TASK PROMPT:
Which lines in the records below contain the word "button"? Return each of them.

MATERIAL PROVIDED:
- - - - -
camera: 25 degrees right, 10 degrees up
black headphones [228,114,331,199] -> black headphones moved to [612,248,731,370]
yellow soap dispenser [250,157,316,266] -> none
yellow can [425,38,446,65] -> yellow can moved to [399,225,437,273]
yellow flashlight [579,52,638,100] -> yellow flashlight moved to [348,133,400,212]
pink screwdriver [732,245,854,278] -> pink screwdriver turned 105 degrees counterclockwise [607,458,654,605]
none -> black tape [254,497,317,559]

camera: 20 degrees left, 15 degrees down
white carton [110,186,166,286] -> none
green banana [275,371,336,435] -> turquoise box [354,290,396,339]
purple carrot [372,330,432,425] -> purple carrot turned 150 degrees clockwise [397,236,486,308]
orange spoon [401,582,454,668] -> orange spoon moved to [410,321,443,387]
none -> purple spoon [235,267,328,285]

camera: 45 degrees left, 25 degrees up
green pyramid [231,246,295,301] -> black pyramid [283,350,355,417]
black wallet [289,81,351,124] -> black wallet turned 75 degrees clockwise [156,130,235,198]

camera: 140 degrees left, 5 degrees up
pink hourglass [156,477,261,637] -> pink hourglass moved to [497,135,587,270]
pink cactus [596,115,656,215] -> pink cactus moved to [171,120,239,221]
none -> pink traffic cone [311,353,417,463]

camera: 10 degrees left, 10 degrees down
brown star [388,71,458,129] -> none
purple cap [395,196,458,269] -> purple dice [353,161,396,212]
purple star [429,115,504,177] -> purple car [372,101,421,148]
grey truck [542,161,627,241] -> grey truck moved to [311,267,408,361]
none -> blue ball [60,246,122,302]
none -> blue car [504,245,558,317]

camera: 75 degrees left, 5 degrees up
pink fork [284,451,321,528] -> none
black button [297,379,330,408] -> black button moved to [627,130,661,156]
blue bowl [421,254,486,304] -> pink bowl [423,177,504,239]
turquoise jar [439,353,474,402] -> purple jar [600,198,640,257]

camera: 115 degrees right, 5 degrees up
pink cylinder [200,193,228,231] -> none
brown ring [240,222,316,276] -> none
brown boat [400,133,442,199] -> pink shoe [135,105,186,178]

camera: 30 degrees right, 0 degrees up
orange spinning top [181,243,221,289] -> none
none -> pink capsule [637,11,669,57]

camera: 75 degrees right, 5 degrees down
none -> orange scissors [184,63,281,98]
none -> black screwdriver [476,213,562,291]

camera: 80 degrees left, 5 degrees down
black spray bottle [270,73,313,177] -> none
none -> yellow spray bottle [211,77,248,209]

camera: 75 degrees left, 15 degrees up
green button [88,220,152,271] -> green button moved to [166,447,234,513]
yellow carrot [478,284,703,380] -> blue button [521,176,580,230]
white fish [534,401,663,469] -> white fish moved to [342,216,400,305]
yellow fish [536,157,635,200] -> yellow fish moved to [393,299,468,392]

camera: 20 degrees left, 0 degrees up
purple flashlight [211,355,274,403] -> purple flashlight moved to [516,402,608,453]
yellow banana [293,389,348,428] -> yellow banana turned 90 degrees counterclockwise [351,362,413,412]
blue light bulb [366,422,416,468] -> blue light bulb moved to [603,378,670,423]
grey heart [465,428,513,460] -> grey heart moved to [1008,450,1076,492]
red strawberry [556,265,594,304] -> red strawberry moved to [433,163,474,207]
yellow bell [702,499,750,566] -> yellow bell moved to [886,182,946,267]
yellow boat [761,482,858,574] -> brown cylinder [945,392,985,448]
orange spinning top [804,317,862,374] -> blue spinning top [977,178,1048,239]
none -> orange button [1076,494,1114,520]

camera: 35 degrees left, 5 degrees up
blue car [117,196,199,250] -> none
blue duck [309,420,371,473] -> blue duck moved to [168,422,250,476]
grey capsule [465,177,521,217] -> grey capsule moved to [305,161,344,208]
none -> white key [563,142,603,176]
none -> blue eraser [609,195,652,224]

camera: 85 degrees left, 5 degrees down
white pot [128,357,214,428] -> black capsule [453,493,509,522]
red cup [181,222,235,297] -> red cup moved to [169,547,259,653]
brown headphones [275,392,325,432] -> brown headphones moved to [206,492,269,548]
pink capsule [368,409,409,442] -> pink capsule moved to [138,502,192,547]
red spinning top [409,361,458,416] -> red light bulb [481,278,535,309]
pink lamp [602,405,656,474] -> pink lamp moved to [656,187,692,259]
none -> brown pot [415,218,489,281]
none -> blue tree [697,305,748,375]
- - - - -
RESULT OF THE TASK:
black button [297,379,330,408] -> black button moved to [627,130,661,156]
green button [88,220,152,271] -> green button moved to [166,447,234,513]
yellow carrot [478,284,703,380] -> blue button [521,176,580,230]
none -> orange button [1076,494,1114,520]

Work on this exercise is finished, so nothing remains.